WHAT TO DO: In the records below, find the line containing "SERVO pin PWM: GP5 -> GP27" and transcribe it and every line after it exactly; leave the pictures out.

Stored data
::::::::

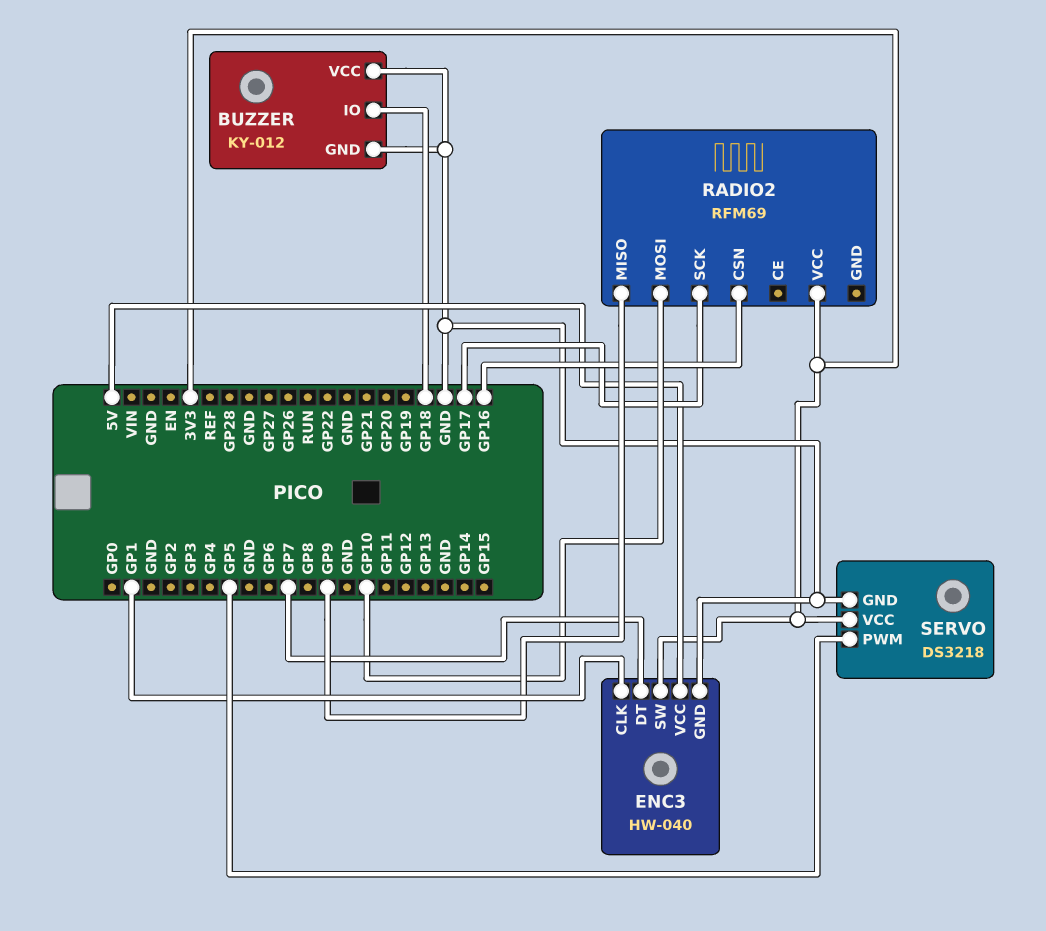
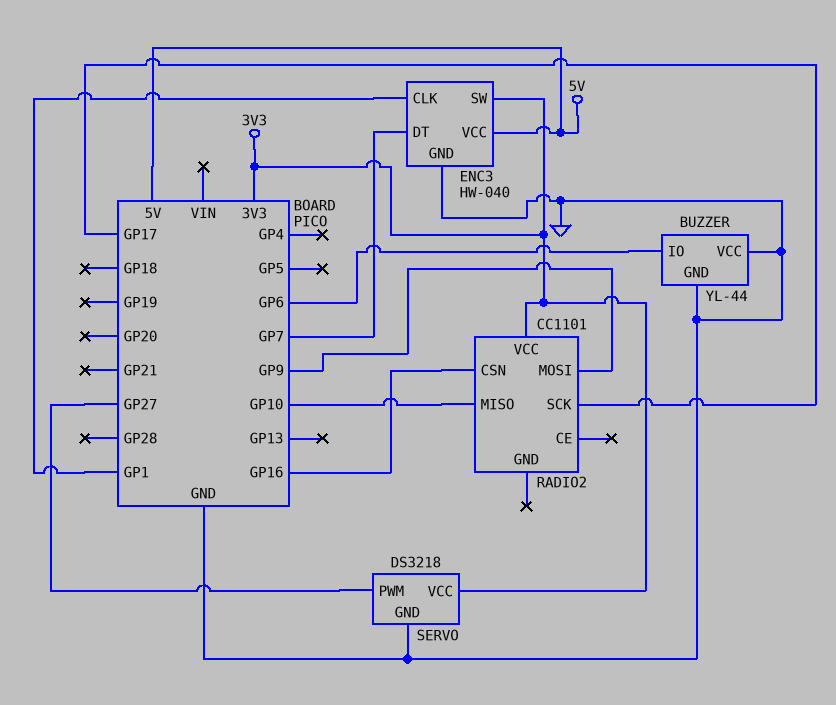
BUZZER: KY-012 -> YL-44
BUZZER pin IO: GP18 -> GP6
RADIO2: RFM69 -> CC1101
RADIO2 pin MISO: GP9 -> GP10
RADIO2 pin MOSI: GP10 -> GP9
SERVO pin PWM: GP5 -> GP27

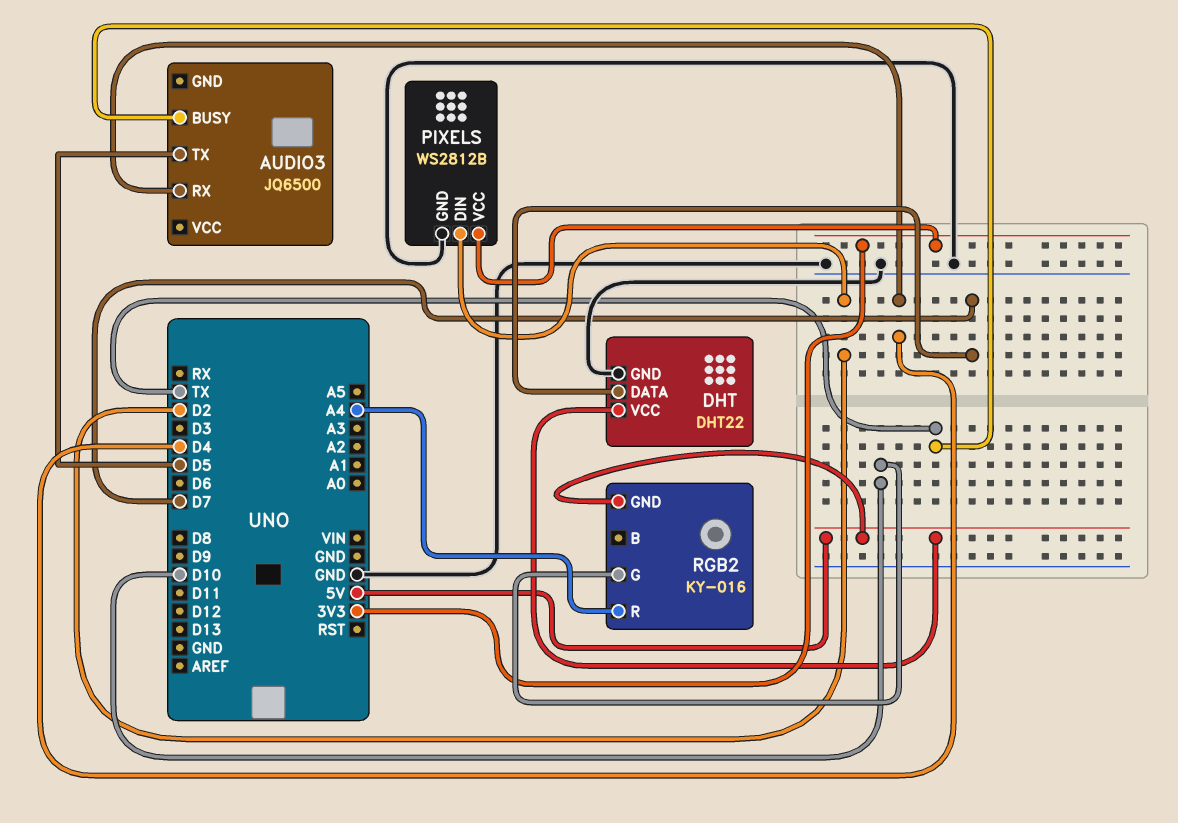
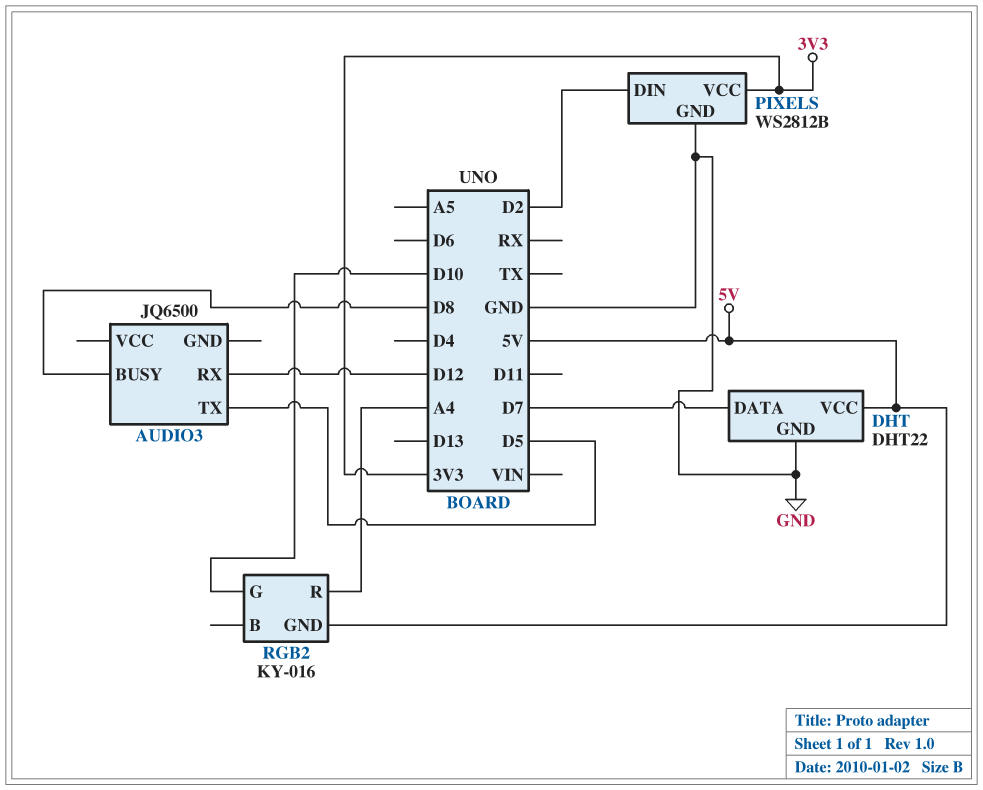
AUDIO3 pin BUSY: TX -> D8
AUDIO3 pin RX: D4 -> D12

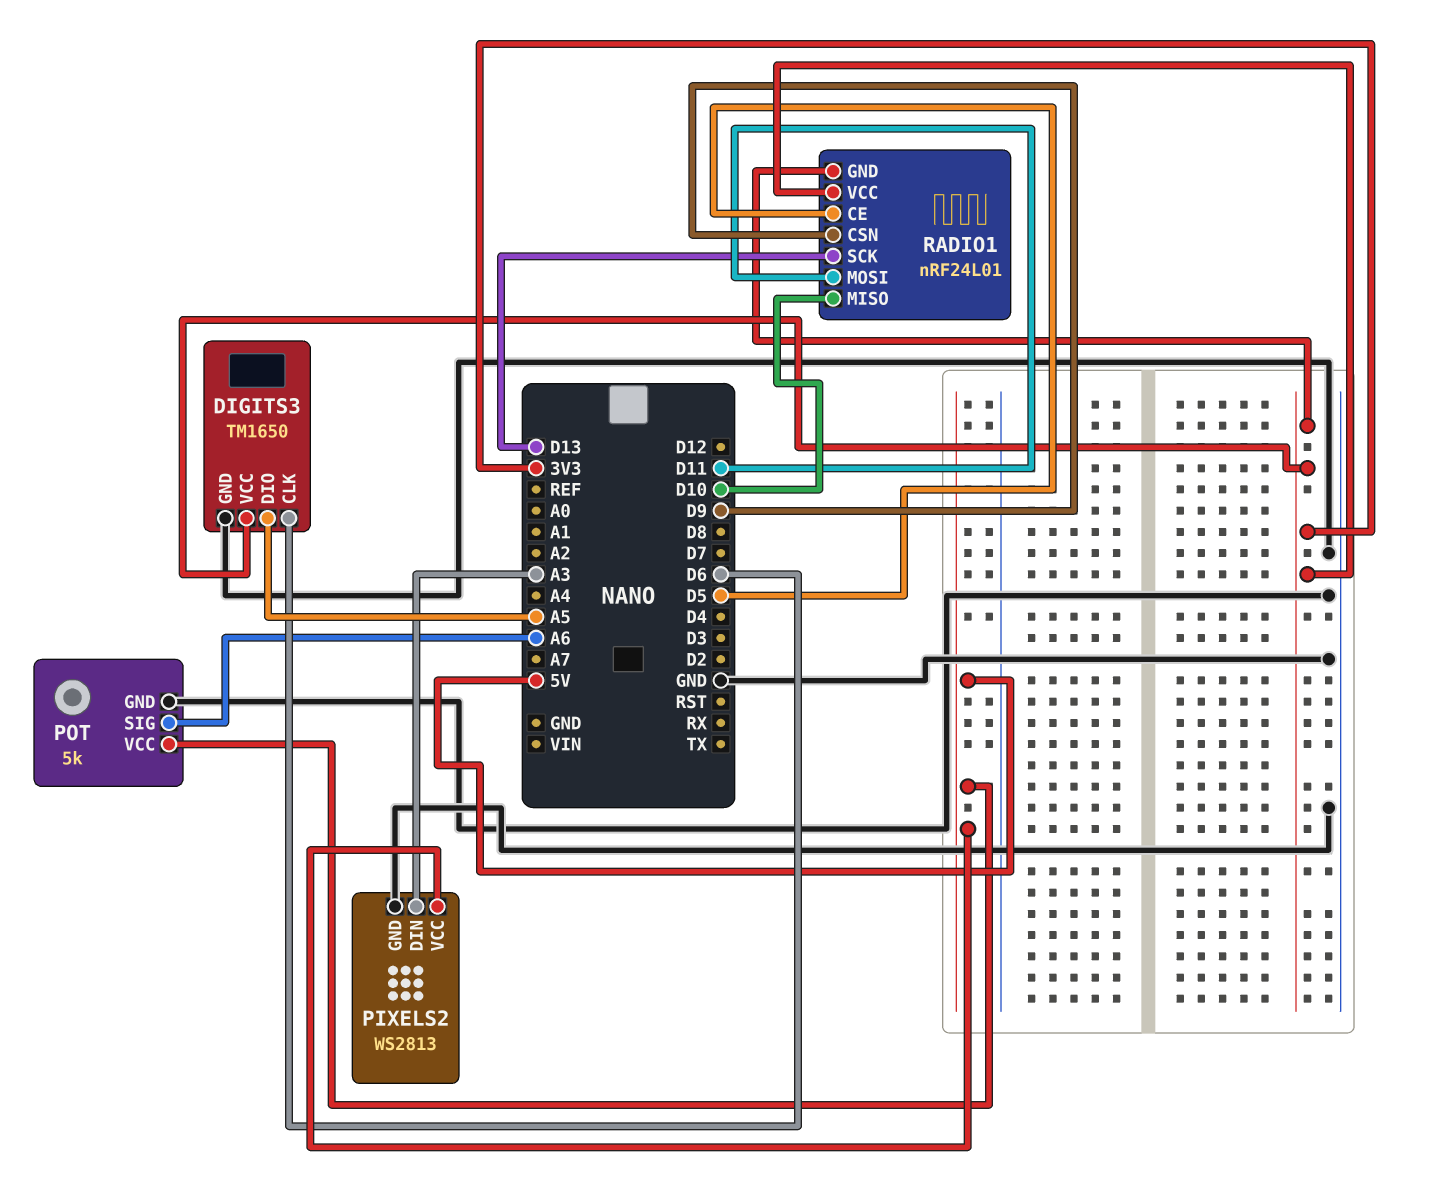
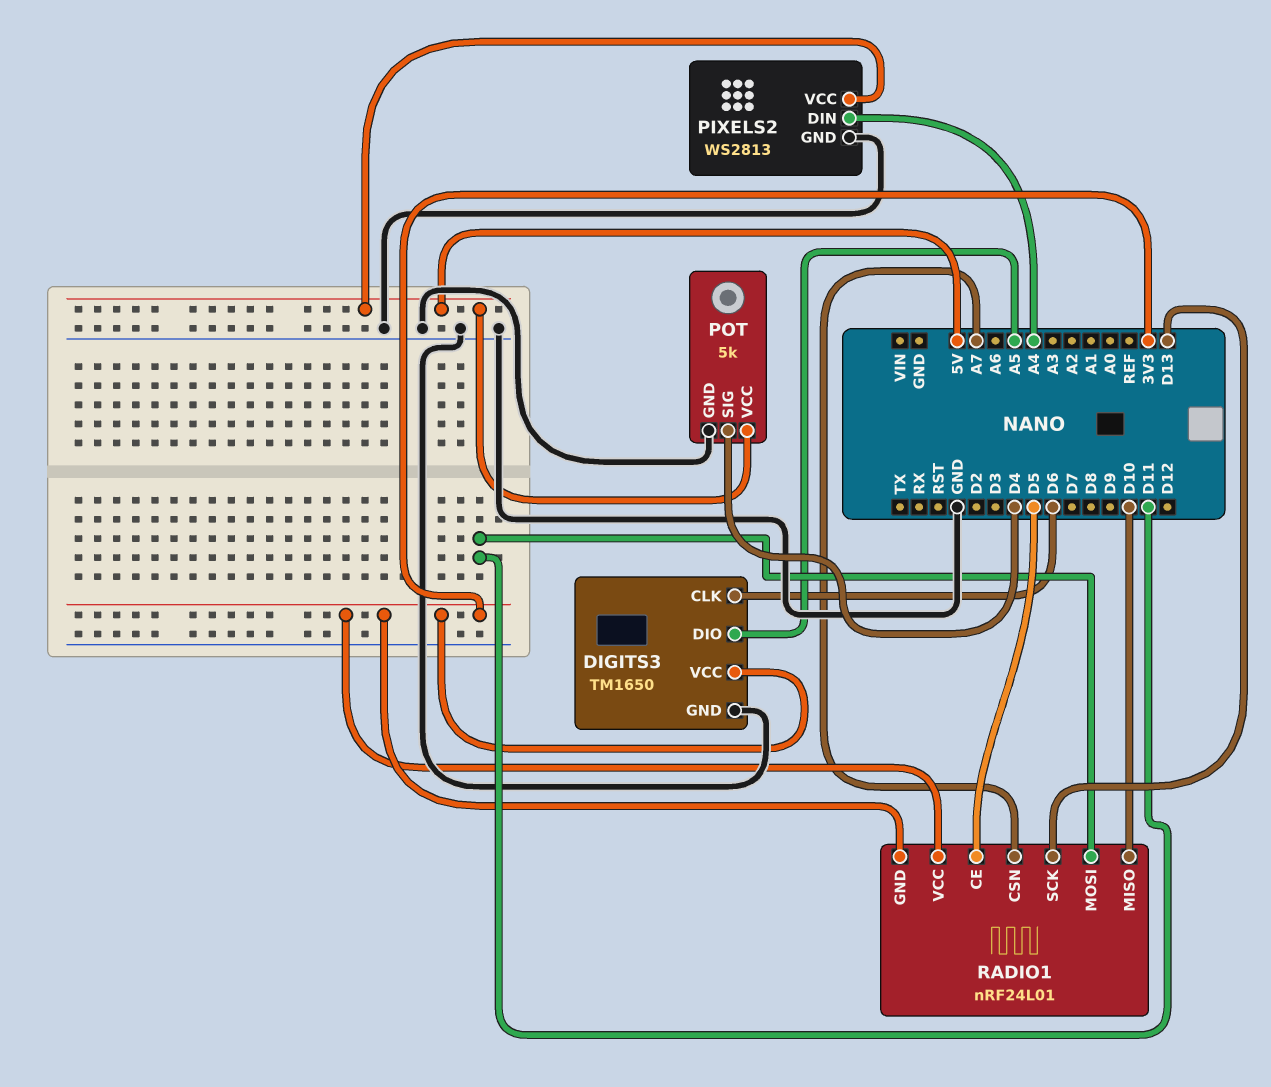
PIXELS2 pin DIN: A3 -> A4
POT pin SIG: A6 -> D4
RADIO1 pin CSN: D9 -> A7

::::::::

YOUR SOLUTION:
SERVO pin PWM: GP5 -> GP27

AUDIO3 pin BUSY: TX -> D8
AUDIO3 pin RX: D4 -> D12

PIXELS2 pin DIN: A3 -> A4
POT pin SIG: A6 -> D4
RADIO1 pin CSN: D9 -> A7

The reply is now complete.